[Object change descriptions]
*** Begin section ***
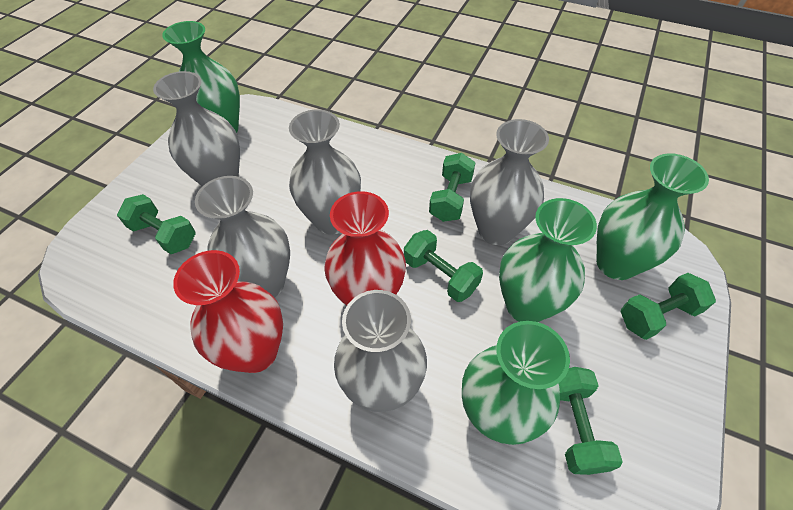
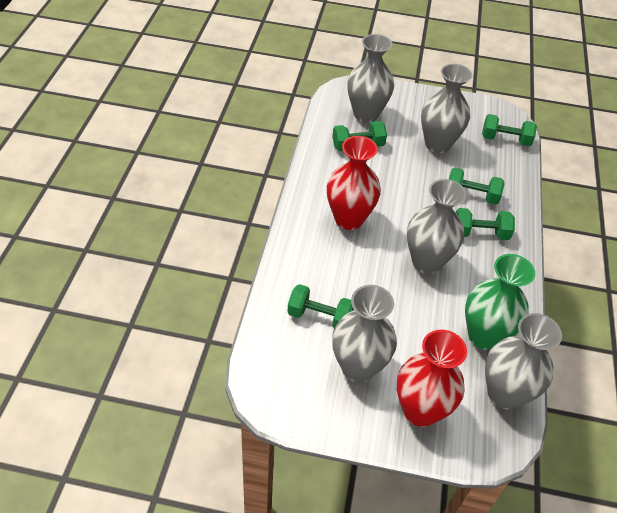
green vase: 4 -> 1

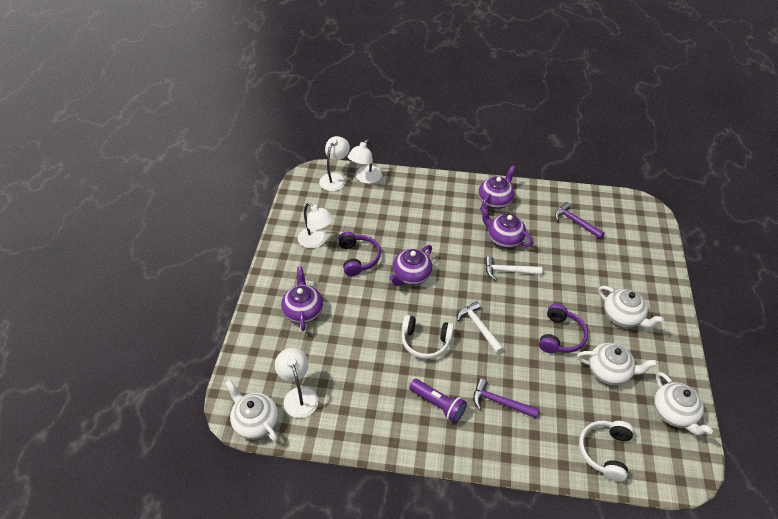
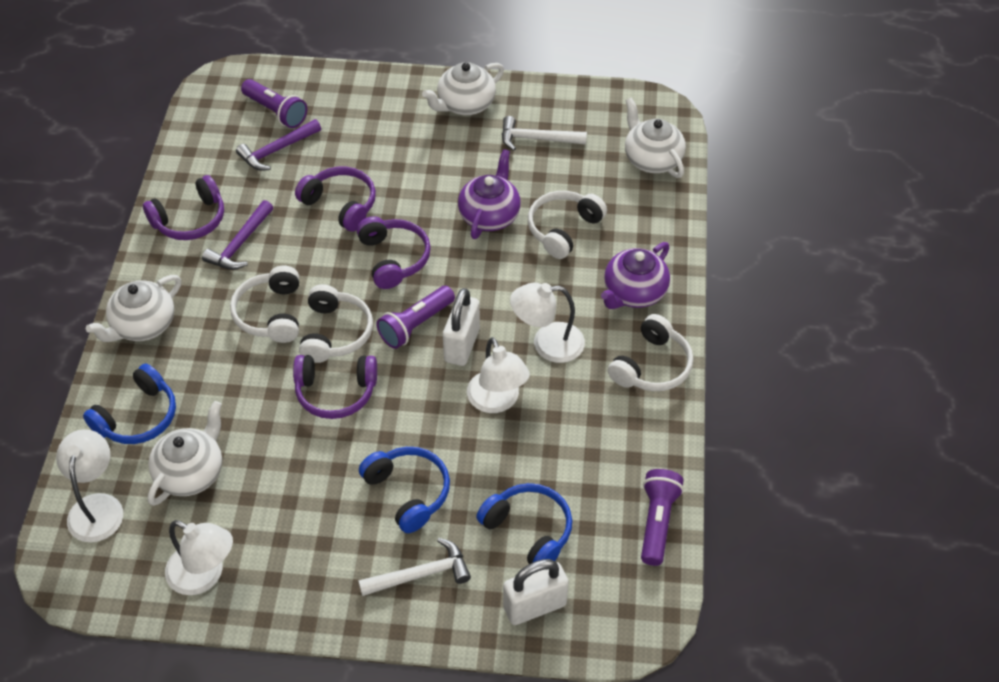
blue headphones: 0 -> 3
purple flashlight: 1 -> 3
purple headphones: 2 -> 4
purple teapot: 4 -> 2
white headphones: 2 -> 4
white padlock: 0 -> 2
*** End section ***
What you need to do:
Please repeat the records above word for word, and do not include the pictures.

Task result:
green vase: 4 -> 1

blue headphones: 0 -> 3
purple flashlight: 1 -> 3
purple headphones: 2 -> 4
purple teapot: 4 -> 2
white headphones: 2 -> 4
white padlock: 0 -> 2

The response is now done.